= Beginning of Section =
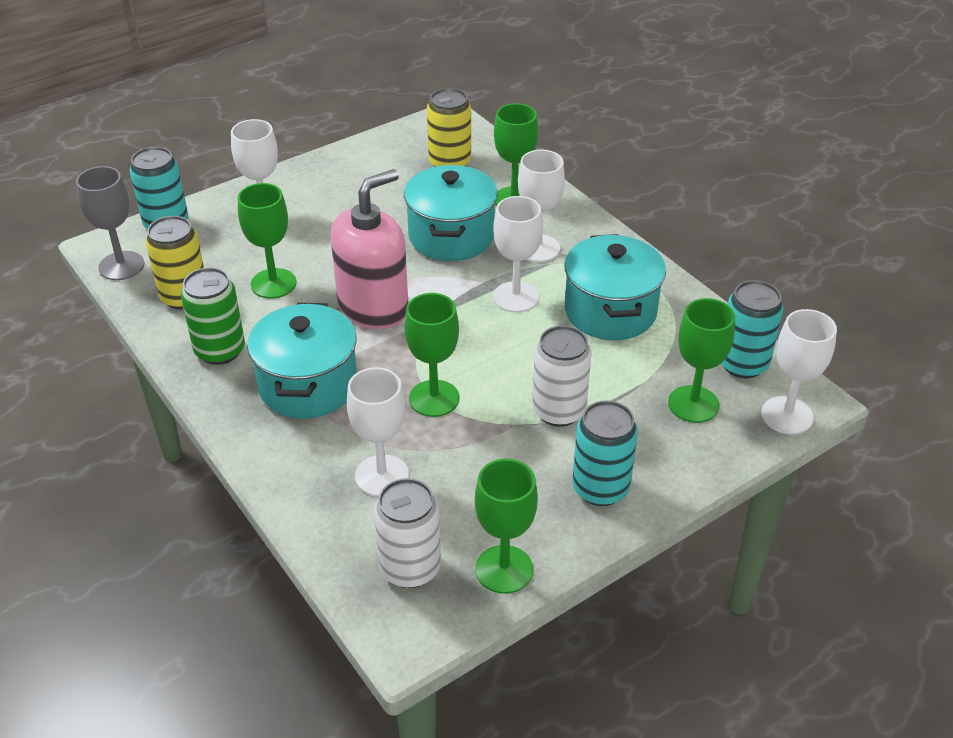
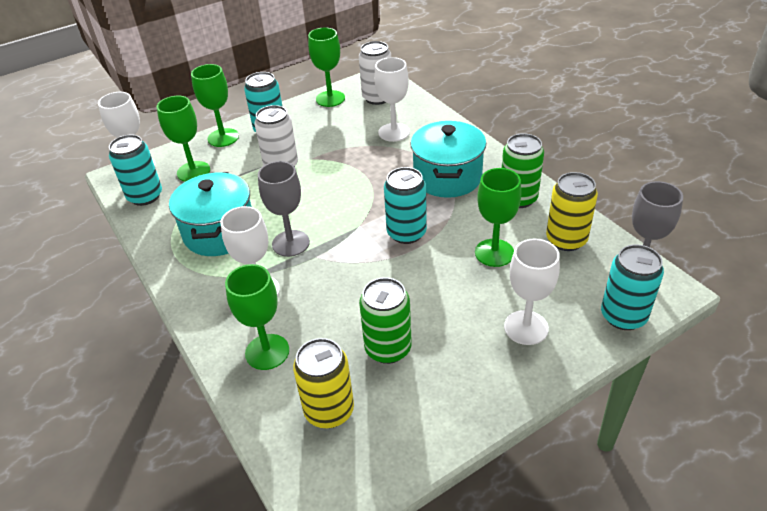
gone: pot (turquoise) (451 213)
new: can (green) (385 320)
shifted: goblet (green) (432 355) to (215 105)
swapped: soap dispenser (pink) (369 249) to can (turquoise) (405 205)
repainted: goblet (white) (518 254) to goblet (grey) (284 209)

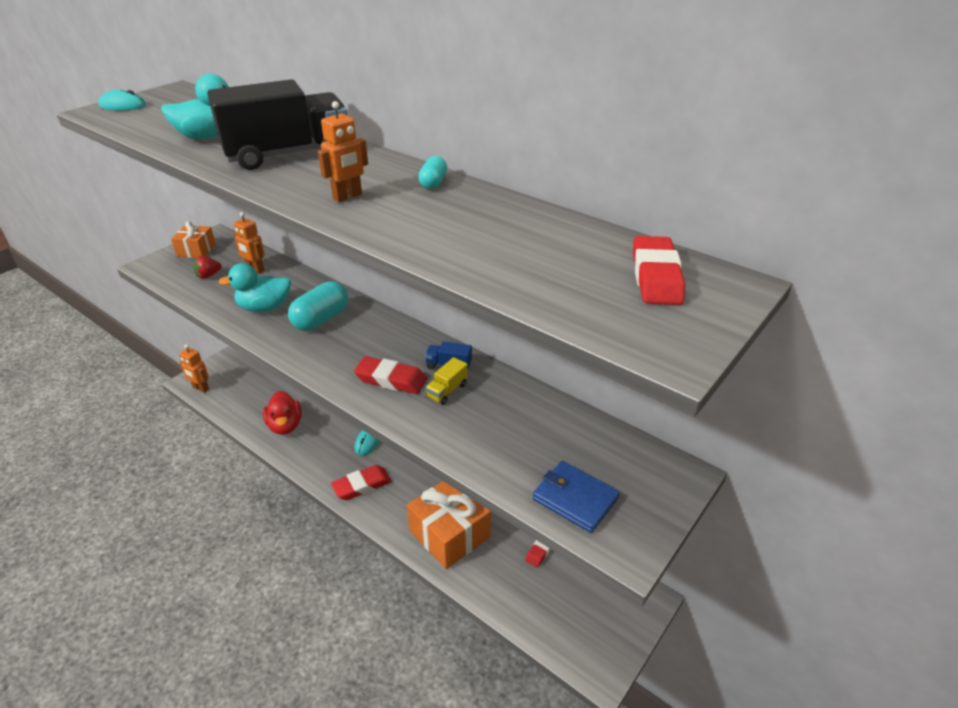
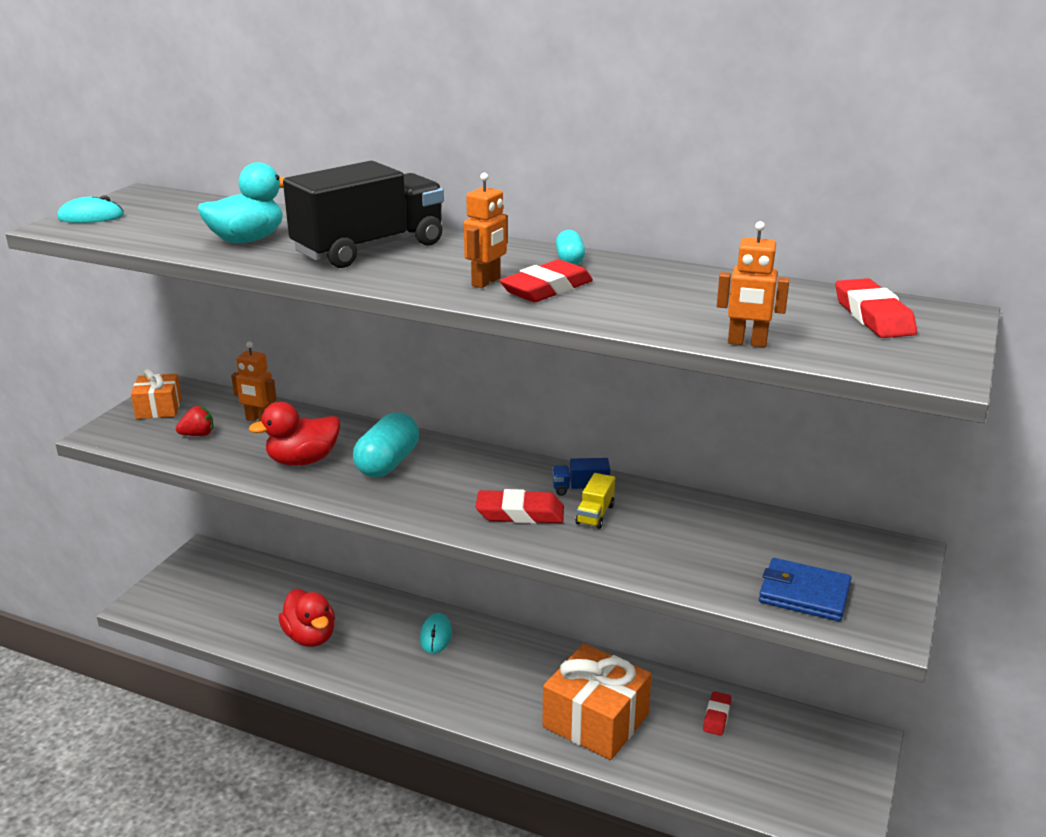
shifted: eraser (red) (361 482) to (546 280); robot (orange) (194 368) to (753 284)
repainted: duck (turquoise) (254 287) to duck (red) (294 434)
rotated: strawberry (red) (207 267) = (194 421) 150 degrees counterclockwise

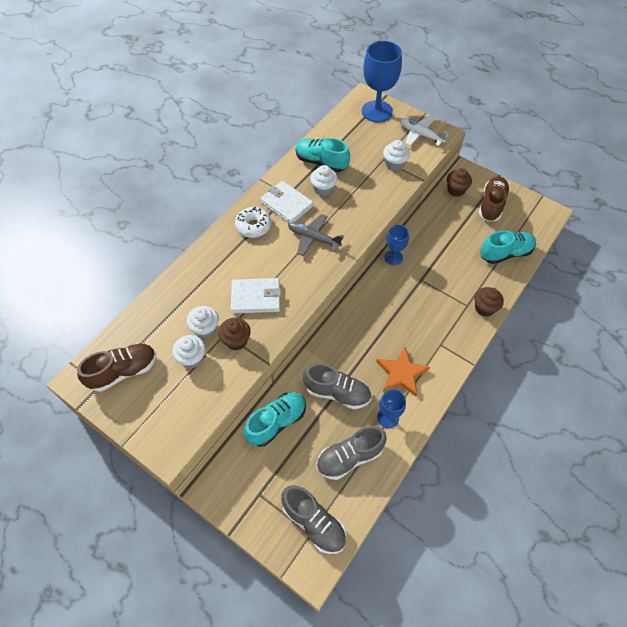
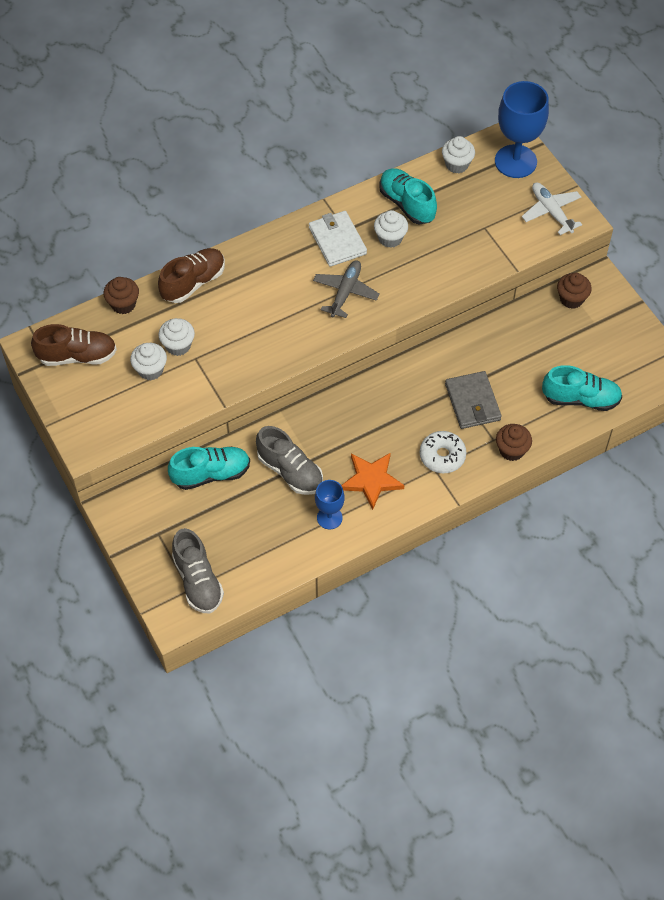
gone: wallet (white) (256 296); shoe (grey) (352 453); goblet (blue) (396 245)
new: wallet (grey) (473 400)
shifted: cupcake (brown) (234 334) to (121 295); shoe (brown) (494 199) to (191 275); donut (white) (253 222) to (443 452); cupcake (white) (396 155) to (458 154)
rotated: plane (grey) (316 235) = (346 289) 60 degrees clockwise

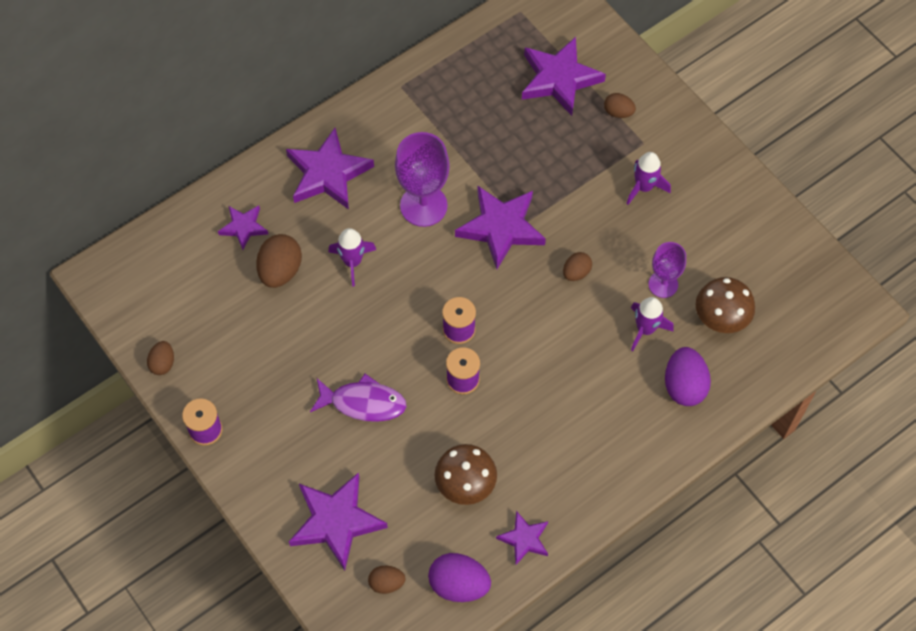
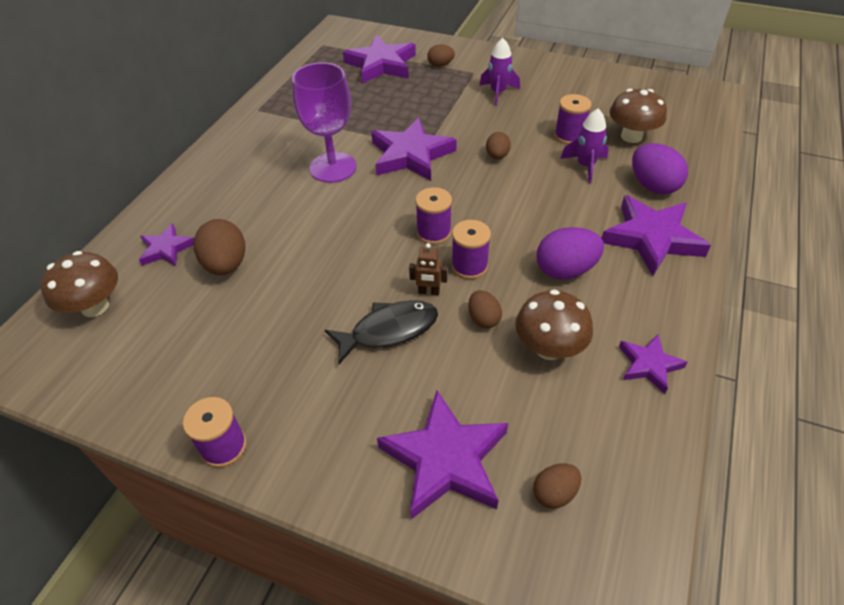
gone: rocket (purple) (352 257)
new: mushroom (brown) (79 284); robot (brown) (428 269)
shifted: egg (brown) (160 358) to (485 309); egg (purple) (459 577) to (570 253); star (purple) (330 169) to (656 235)
swapped: goblet (purple) (667 270) to spool (purple) (572 119)
repainted: fish (purple) (358 398) to fish (black) (381 332)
= End of Section =
From the opening line of the entries above to the line containing "swapped: soap dispenser", please transcribe each line exactly, skipping every picture.

» **Answer to the problem**
gone: pot (turquoise) (451 213)
new: can (green) (385 320)
shifted: goblet (green) (432 355) to (215 105)
swapped: soap dispenser (pink) (369 249) to can (turquoise) (405 205)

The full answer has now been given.